=== SHORT EXERCISE ===
Please pull out every line of the data below that contains the word "Tariff", copying each such line in full.

[Word and element location records]
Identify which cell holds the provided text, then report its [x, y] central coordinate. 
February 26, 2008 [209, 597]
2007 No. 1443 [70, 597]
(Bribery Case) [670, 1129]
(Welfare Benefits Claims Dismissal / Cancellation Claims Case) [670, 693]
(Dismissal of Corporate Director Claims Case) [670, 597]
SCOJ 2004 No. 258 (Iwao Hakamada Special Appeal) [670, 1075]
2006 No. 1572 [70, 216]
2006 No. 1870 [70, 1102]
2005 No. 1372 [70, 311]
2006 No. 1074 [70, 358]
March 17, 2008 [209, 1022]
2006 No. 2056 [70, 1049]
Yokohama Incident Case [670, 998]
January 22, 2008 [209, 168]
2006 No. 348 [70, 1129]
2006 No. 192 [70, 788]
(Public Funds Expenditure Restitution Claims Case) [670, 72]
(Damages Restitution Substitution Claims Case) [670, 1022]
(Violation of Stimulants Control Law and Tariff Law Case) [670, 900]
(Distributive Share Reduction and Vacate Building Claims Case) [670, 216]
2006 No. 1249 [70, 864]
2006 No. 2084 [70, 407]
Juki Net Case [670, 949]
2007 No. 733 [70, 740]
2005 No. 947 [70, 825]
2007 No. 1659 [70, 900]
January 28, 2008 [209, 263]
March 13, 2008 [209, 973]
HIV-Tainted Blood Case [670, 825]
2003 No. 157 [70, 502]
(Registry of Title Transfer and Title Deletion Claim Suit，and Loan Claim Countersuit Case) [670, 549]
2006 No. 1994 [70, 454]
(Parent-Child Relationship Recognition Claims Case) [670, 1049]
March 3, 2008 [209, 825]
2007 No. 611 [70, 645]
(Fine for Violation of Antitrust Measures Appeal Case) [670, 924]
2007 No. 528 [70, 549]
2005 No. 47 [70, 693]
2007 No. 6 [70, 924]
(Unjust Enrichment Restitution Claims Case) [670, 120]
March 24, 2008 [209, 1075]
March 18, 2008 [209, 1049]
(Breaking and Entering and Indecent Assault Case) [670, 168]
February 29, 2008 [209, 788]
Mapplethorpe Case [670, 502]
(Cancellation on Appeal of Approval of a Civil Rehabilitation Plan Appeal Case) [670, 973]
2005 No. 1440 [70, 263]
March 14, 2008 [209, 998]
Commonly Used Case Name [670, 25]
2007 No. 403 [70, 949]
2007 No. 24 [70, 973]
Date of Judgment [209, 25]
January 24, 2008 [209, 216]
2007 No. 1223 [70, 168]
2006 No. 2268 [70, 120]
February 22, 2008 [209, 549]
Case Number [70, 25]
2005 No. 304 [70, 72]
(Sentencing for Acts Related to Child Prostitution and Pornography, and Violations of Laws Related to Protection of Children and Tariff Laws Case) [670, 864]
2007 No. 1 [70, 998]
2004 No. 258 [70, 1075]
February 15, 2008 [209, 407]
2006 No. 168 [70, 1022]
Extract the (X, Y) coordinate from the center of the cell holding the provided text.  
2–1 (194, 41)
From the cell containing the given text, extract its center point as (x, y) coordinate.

=== REPLY TO THE TASK ===
(Violation of Stimulants Control Law and Tariff Law Case) [670, 900]
(Sentencing for Acts Related to Child Prostitution and Pornography, and Violations of Laws Related to Protection of Children and Tariff Laws Case) [670, 864]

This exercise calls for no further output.